### TASK OBJECTIVE
The answer should be an exact repeat of the stretch of material below from the line containing "green pear: 1 -> 0" through the line containing "yellow lemon: 1 -> 2".

### PROVIDED DATA

================================

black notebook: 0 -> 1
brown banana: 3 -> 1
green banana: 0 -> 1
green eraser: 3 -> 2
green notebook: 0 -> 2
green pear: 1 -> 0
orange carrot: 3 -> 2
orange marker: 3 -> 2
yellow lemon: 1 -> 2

================================

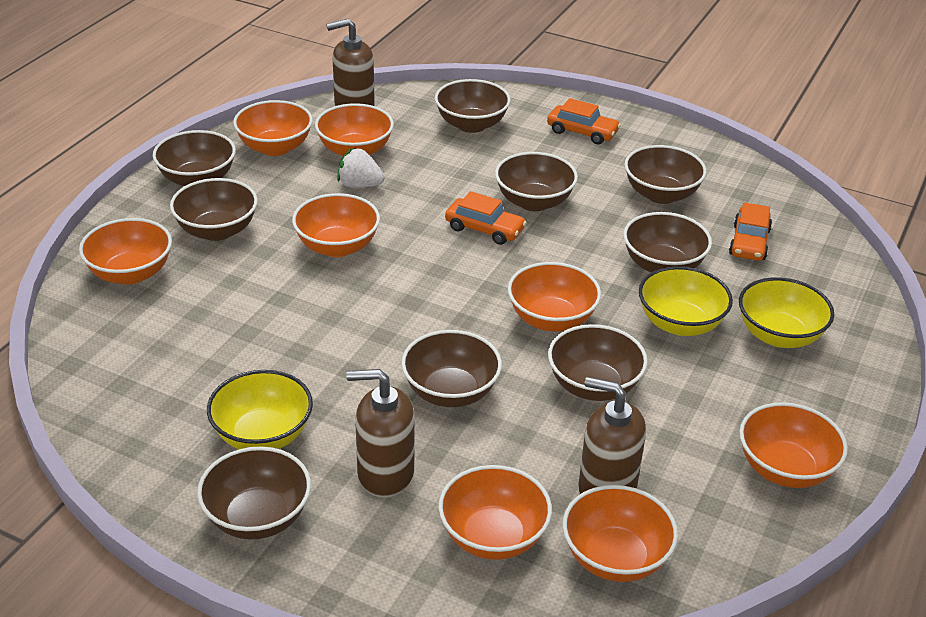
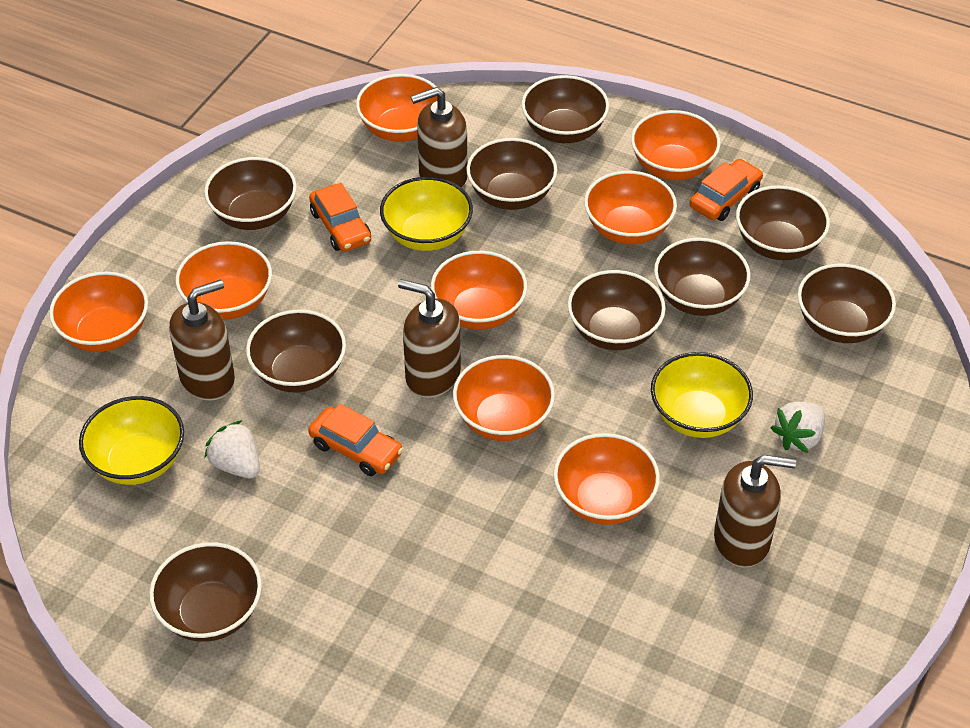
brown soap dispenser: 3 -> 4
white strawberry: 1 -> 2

================================

### SOLUTION TO THE EXERCISE
green pear: 1 -> 0
orange carrot: 3 -> 2
orange marker: 3 -> 2
yellow lemon: 1 -> 2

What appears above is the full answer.